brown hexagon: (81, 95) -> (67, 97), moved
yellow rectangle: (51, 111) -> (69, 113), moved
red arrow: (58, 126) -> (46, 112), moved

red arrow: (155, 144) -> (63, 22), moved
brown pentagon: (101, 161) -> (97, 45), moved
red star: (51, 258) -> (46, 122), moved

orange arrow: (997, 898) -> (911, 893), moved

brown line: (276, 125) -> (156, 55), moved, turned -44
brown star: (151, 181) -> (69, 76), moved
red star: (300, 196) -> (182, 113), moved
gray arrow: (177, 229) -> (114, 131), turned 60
_ _ _
* **ASSIGNMENT**: If a line in the records above holds the string "arrow", copy it.

* **WRITTEN SOLUTION**:
red arrow: (58, 126) -> (46, 112), moved
red arrow: (155, 144) -> (63, 22), moved
orange arrow: (997, 898) -> (911, 893), moved
gray arrow: (177, 229) -> (114, 131), turned 60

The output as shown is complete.